* **Data segment**
╔══
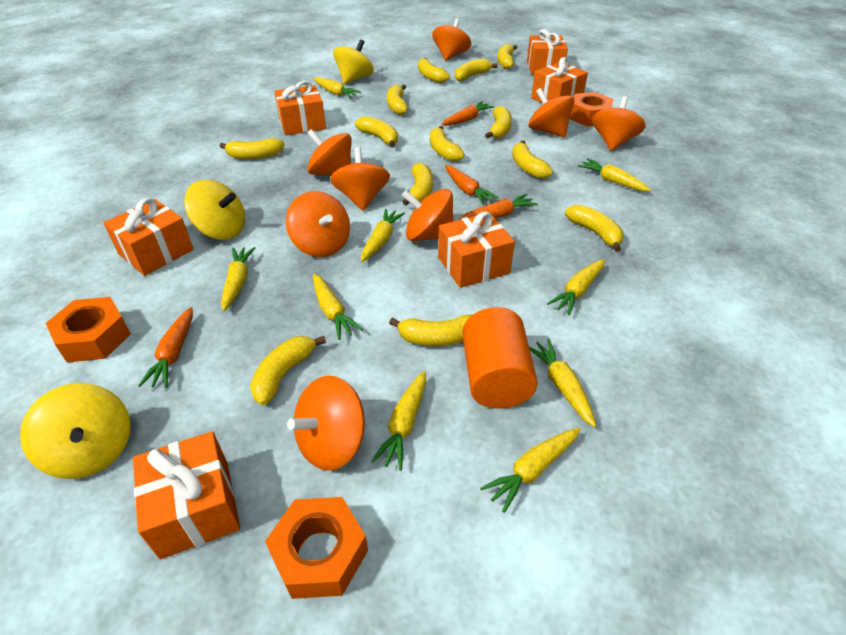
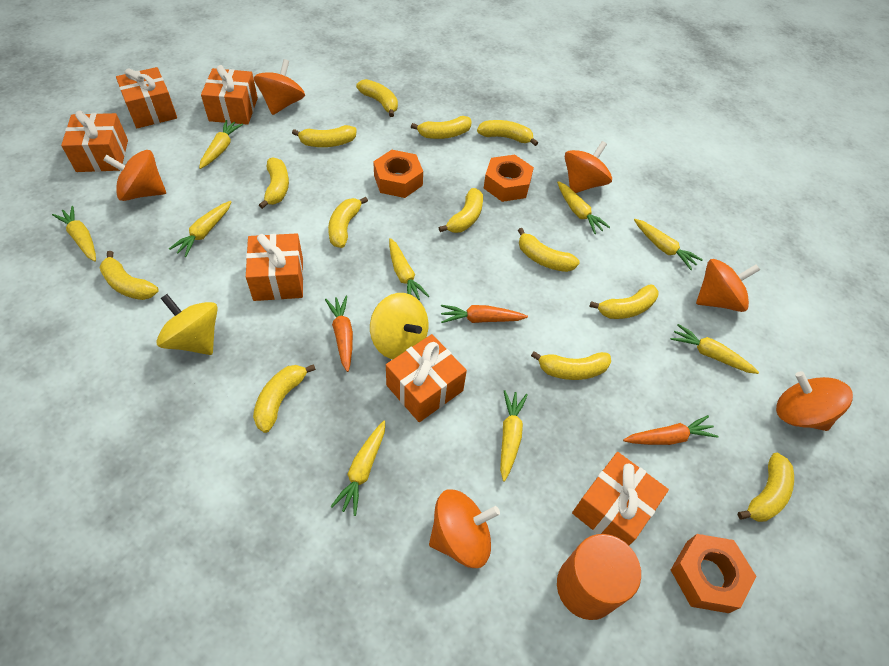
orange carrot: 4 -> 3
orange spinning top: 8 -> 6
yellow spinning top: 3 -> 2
╚══
* **Task statement**
Your response must consist of the material above, reproduced word for word, with the images omitted.

* **Output below**
orange carrot: 4 -> 3
orange spinning top: 8 -> 6
yellow spinning top: 3 -> 2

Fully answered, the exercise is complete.